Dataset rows
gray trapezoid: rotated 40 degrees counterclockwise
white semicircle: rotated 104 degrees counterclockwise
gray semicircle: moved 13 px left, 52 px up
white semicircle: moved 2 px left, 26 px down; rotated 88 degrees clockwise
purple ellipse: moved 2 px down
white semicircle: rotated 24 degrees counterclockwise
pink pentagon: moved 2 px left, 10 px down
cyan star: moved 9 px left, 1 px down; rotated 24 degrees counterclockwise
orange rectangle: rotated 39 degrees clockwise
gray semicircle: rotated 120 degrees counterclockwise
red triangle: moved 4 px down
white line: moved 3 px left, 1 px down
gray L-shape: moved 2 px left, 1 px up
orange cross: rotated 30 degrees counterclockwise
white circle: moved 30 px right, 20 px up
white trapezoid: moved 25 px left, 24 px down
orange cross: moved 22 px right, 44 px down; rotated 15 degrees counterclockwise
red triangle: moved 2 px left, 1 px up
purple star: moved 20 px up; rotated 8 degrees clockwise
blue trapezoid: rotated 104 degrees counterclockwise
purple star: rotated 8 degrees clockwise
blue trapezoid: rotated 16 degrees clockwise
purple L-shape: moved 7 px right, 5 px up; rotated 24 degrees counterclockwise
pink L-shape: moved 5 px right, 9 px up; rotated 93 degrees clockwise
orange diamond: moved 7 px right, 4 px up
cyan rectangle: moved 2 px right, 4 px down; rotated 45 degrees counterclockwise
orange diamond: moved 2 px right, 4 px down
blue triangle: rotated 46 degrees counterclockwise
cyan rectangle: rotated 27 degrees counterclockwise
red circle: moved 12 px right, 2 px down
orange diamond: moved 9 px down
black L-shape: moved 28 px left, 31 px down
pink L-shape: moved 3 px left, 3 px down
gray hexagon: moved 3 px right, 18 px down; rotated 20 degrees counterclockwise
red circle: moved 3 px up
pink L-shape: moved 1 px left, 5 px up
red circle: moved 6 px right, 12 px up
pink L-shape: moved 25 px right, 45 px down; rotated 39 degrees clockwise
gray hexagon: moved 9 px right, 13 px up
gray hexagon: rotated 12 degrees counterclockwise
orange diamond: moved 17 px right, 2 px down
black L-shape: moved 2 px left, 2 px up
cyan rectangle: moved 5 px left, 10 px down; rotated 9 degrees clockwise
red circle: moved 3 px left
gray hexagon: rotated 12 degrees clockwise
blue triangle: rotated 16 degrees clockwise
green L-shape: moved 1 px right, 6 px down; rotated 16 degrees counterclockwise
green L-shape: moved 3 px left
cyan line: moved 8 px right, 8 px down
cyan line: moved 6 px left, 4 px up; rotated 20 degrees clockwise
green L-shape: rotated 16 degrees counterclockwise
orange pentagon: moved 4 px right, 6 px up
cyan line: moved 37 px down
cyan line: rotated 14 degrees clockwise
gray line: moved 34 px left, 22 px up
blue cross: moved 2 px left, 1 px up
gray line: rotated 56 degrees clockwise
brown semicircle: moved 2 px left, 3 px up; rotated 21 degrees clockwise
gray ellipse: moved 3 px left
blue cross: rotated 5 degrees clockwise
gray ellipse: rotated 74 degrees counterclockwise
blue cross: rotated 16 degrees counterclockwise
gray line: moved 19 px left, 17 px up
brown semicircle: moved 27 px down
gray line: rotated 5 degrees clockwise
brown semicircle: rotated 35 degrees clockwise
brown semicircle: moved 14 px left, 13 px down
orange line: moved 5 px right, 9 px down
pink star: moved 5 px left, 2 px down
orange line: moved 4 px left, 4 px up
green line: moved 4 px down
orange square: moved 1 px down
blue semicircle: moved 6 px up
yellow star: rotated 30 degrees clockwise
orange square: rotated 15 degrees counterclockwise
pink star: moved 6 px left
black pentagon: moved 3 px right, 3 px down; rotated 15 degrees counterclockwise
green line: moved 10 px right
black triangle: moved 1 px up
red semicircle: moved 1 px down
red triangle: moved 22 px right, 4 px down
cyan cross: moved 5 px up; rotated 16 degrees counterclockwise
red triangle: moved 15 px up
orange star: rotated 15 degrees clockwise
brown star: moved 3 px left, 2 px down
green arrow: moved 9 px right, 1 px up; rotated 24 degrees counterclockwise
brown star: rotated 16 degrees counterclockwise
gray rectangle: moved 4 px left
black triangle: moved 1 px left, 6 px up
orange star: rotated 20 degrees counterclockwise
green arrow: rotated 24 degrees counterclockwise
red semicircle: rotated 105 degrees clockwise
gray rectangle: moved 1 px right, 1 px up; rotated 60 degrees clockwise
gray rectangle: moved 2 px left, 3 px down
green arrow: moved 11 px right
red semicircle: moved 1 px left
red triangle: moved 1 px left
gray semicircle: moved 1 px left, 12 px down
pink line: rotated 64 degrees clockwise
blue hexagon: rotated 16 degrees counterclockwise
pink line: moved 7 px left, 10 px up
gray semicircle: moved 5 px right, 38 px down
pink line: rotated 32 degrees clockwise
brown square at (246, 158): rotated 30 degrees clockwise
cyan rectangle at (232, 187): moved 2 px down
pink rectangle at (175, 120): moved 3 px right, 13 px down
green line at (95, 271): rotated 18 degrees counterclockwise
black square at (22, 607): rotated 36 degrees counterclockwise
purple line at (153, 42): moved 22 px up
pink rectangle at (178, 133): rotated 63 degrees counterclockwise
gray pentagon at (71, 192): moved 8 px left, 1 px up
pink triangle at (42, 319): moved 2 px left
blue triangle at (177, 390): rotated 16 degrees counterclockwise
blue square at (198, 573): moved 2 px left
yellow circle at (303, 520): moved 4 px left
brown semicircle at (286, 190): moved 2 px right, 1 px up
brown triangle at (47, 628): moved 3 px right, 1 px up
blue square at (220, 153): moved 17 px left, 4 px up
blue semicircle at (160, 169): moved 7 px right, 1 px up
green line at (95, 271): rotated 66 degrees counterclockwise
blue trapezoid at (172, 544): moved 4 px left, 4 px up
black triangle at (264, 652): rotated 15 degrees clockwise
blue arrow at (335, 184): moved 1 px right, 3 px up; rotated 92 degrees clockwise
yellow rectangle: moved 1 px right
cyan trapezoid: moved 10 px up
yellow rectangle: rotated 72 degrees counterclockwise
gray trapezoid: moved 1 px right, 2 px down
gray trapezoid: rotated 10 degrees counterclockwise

_What needs to be done_
Find every line in the items that contains the word "brown", and copy each such line. Case counts.

_Expected output_
brown semicircle: moved 2 px left, 3 px up; rotated 21 degrees clockwise
brown semicircle: moved 27 px down
brown semicircle: rotated 35 degrees clockwise
brown semicircle: moved 14 px left, 13 px down
brown star: moved 3 px left, 2 px down
brown star: rotated 16 degrees counterclockwise
brown square at (246, 158): rotated 30 degrees clockwise
brown semicircle at (286, 190): moved 2 px right, 1 px up
brown triangle at (47, 628): moved 3 px right, 1 px up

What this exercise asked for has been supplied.